Task item — Write out, as an exact transcription, the line that has "U203 pin out: none -> STG" and each line after it through the end of the data below.

Source data:
>>>>>
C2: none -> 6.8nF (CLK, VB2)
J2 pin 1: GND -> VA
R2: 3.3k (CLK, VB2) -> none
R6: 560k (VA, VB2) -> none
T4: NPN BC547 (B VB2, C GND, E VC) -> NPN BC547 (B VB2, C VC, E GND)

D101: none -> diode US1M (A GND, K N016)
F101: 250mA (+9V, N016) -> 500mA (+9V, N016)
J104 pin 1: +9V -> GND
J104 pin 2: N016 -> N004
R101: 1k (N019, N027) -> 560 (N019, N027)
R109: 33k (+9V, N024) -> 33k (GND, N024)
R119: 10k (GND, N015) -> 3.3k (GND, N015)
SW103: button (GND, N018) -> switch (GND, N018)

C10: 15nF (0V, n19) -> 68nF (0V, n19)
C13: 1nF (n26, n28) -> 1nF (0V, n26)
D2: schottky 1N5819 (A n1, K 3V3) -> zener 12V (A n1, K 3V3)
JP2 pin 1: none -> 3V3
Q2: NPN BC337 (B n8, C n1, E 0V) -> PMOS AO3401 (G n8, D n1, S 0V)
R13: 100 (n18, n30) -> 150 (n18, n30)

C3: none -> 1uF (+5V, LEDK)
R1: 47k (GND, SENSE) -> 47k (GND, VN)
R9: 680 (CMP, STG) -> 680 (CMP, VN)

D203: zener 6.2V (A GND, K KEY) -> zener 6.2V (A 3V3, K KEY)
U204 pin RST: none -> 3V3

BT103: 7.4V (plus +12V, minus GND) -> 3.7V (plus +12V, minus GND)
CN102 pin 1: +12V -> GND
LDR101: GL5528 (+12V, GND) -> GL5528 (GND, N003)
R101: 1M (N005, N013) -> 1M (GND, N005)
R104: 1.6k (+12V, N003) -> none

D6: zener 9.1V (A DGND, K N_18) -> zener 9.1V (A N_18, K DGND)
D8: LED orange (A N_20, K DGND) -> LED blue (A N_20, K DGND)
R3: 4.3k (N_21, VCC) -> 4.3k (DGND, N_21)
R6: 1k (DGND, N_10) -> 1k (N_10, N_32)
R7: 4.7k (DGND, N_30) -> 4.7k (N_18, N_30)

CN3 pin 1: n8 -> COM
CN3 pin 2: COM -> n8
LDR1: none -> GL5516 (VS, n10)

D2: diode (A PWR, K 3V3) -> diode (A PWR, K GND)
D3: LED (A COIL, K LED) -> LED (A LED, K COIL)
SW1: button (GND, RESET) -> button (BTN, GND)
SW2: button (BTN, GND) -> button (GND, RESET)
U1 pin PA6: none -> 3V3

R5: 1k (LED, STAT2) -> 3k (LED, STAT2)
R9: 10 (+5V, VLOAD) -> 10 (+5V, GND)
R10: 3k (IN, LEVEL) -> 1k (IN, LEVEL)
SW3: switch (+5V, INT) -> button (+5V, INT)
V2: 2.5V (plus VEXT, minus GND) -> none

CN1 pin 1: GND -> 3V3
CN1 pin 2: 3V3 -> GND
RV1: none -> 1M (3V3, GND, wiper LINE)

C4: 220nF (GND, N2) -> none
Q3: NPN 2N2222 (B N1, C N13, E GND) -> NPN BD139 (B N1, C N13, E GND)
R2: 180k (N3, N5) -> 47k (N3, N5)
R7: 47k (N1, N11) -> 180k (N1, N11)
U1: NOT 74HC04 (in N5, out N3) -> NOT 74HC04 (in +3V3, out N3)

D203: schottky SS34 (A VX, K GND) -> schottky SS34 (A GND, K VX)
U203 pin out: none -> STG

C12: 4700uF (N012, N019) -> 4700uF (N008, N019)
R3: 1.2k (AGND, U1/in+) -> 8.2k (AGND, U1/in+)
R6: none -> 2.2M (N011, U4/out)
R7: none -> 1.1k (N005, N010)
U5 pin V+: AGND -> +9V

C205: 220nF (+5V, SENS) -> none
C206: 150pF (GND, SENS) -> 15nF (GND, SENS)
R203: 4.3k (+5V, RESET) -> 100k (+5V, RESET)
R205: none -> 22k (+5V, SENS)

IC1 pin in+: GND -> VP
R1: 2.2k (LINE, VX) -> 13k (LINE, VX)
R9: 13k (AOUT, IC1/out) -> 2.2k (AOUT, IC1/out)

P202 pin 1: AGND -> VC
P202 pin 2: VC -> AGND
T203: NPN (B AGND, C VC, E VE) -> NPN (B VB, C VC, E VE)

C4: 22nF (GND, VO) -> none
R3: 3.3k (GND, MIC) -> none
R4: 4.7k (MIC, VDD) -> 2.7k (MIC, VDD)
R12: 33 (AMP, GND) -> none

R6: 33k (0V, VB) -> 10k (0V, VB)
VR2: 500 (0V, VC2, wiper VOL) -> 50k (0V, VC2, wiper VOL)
<<<<<
Worked solution —
U203 pin out: none -> STG

C12: 4700uF (N012, N019) -> 4700uF (N008, N019)
R3: 1.2k (AGND, U1/in+) -> 8.2k (AGND, U1/in+)
R6: none -> 2.2M (N011, U4/out)
R7: none -> 1.1k (N005, N010)
U5 pin V+: AGND -> +9V

C205: 220nF (+5V, SENS) -> none
C206: 150pF (GND, SENS) -> 15nF (GND, SENS)
R203: 4.3k (+5V, RESET) -> 100k (+5V, RESET)
R205: none -> 22k (+5V, SENS)

IC1 pin in+: GND -> VP
R1: 2.2k (LINE, VX) -> 13k (LINE, VX)
R9: 13k (AOUT, IC1/out) -> 2.2k (AOUT, IC1/out)

P202 pin 1: AGND -> VC
P202 pin 2: VC -> AGND
T203: NPN (B AGND, C VC, E VE) -> NPN (B VB, C VC, E VE)

C4: 22nF (GND, VO) -> none
R3: 3.3k (GND, MIC) -> none
R4: 4.7k (MIC, VDD) -> 2.7k (MIC, VDD)
R12: 33 (AMP, GND) -> none

R6: 33k (0V, VB) -> 10k (0V, VB)
VR2: 500 (0V, VC2, wiper VOL) -> 50k (0V, VC2, wiper VOL)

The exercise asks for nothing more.